◆ Activity: Read the records below. Copy each line where the string "degrees" occurs.

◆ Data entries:

• • • • •

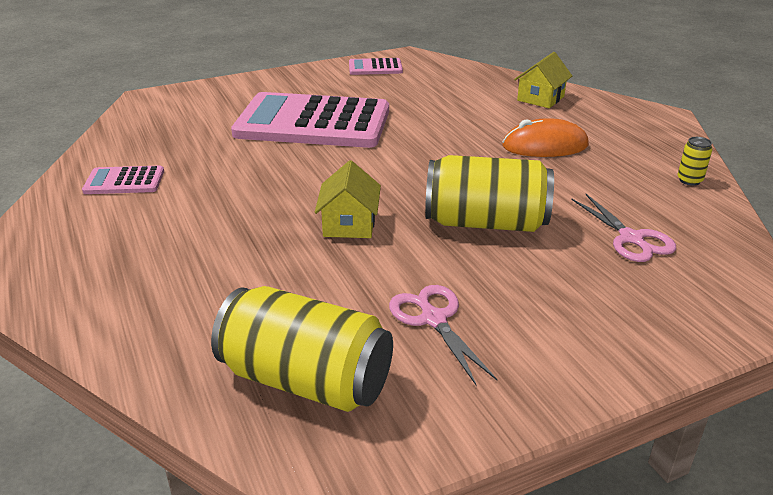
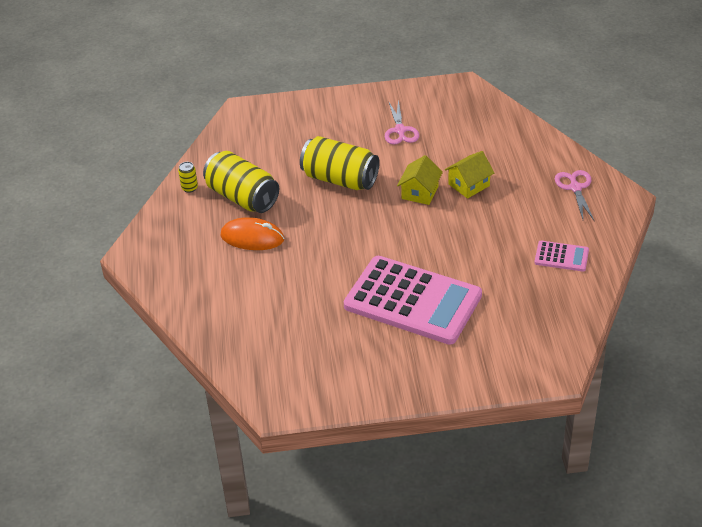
camera: 160 degrees left, 10 degrees up
(306, 380) = (466, 115): yellow can -> yellow can (242, 197)
(375, 68) = (322, 386): pink calculator -> none
(540, 98) = (206, 298): yellow house -> yellow house (469, 185)
(631, 239) = (268, 154): pink scissors -> pink scissors (575, 187)

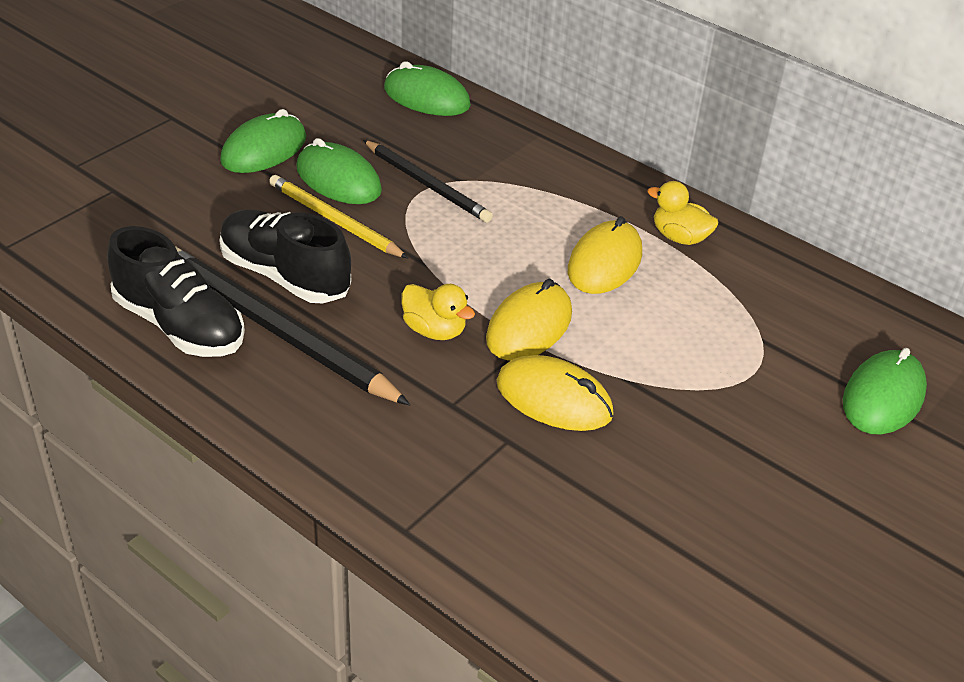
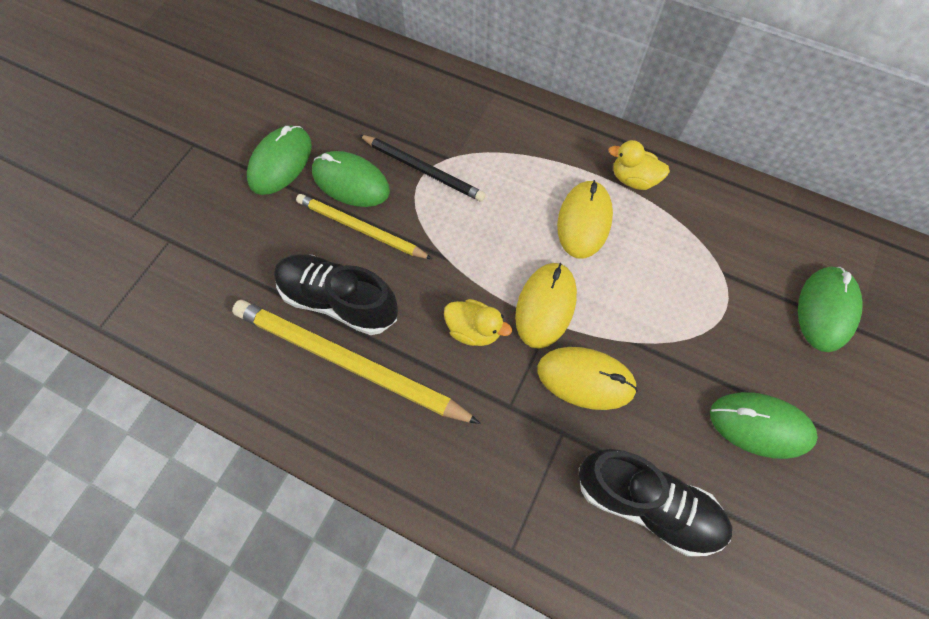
camera: 10 degrees left, 25 degrees up
(180, 325) = (270, 379): black shoe -> black shoe (646, 503)
(275, 329) = (349, 363): black pencil -> yellow pencil
(426, 97) = (395, 71): green mouse -> green mouse (760, 425)

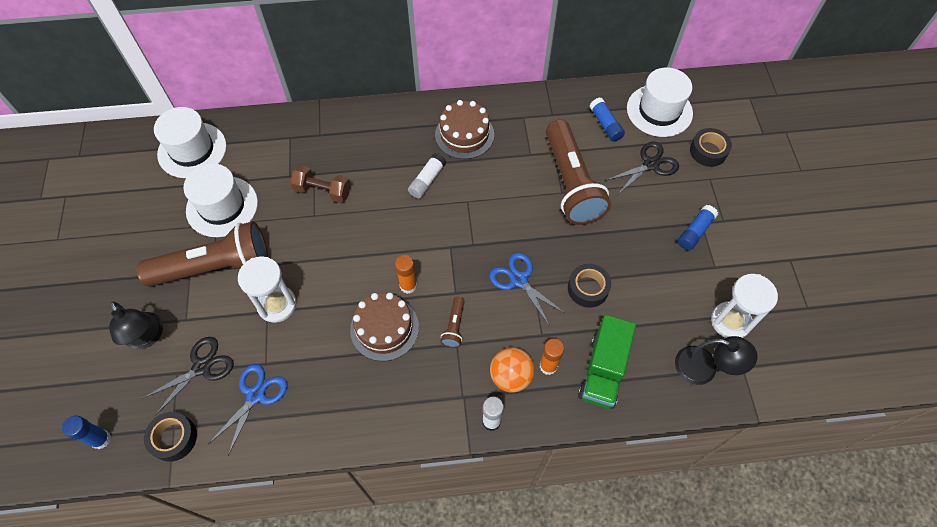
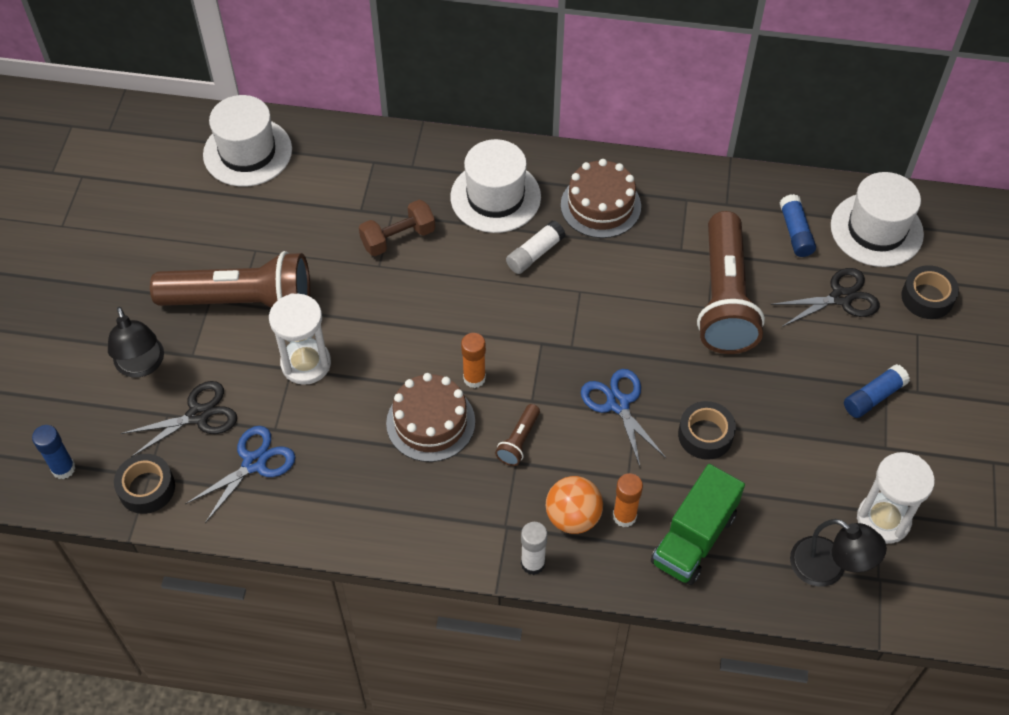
camera: 15 degrees right, 5 degrees down
(222, 206) = (268, 230): white hat -> white hat (495, 197)
(323, 191) = (398, 238): brown dumbbell -> brown dumbbell turned 60 degrees counterclockwise

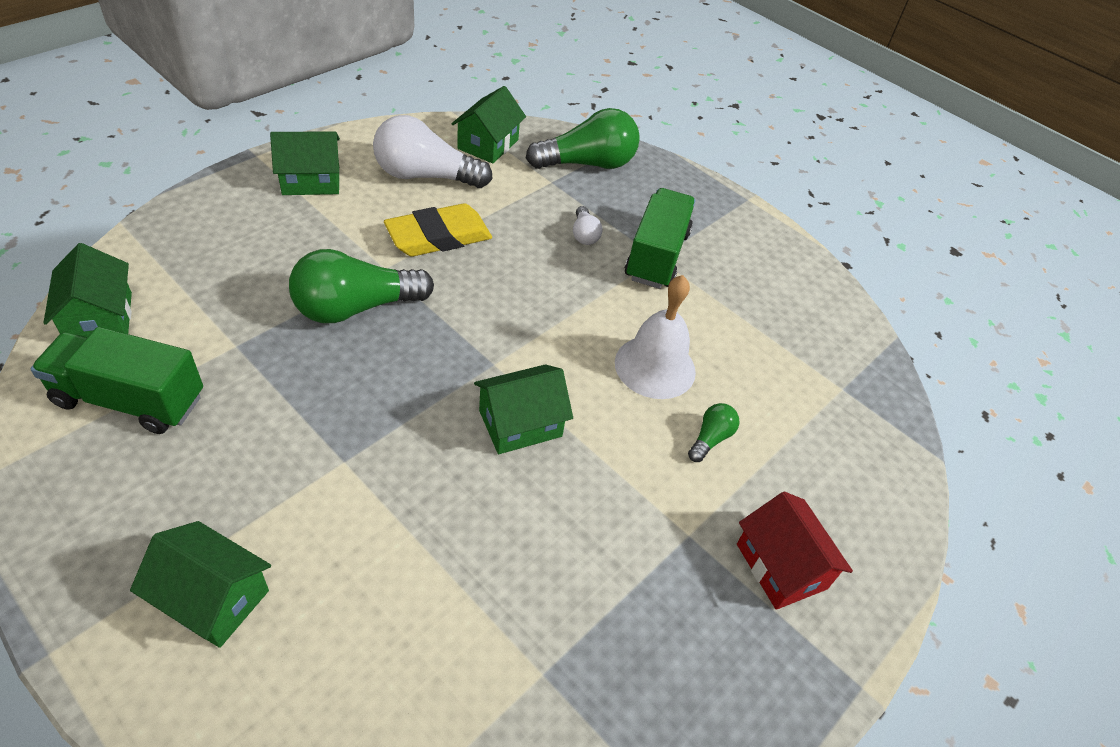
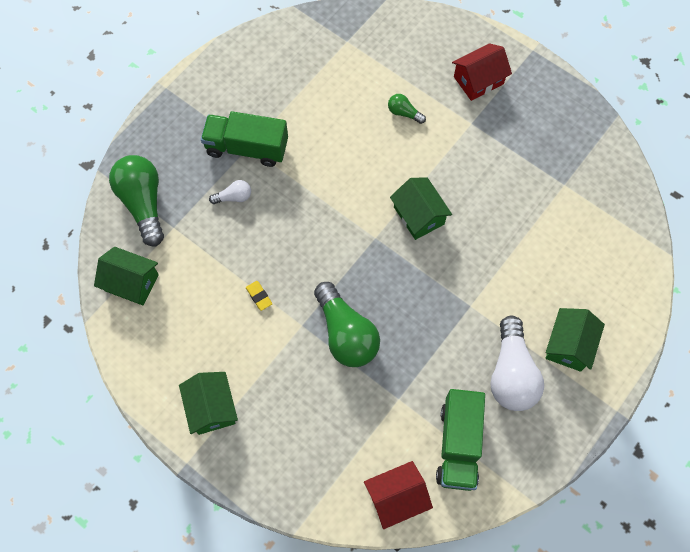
camera: 90 degrees left, 20 degrees up
(100, 318) = (396, 497): green house -> red house
(425, 176) = (186, 322): white light bulb -> white light bulb (511, 373)
(438, 236) = (259, 296): yellow eraser -> yellow eraser, size x0.42
(655, 366) = (354, 144): white bell -> none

• • • • •

◆ Response:
camera: 160 degrees left, 10 degrees up
camera: 10 degrees left, 25 degrees up
camera: 15 degrees right, 5 degrees down
(323, 191) = (398, 238): brown dumbbell -> brown dumbbell turned 60 degrees counterclockwise
camera: 90 degrees left, 20 degrees up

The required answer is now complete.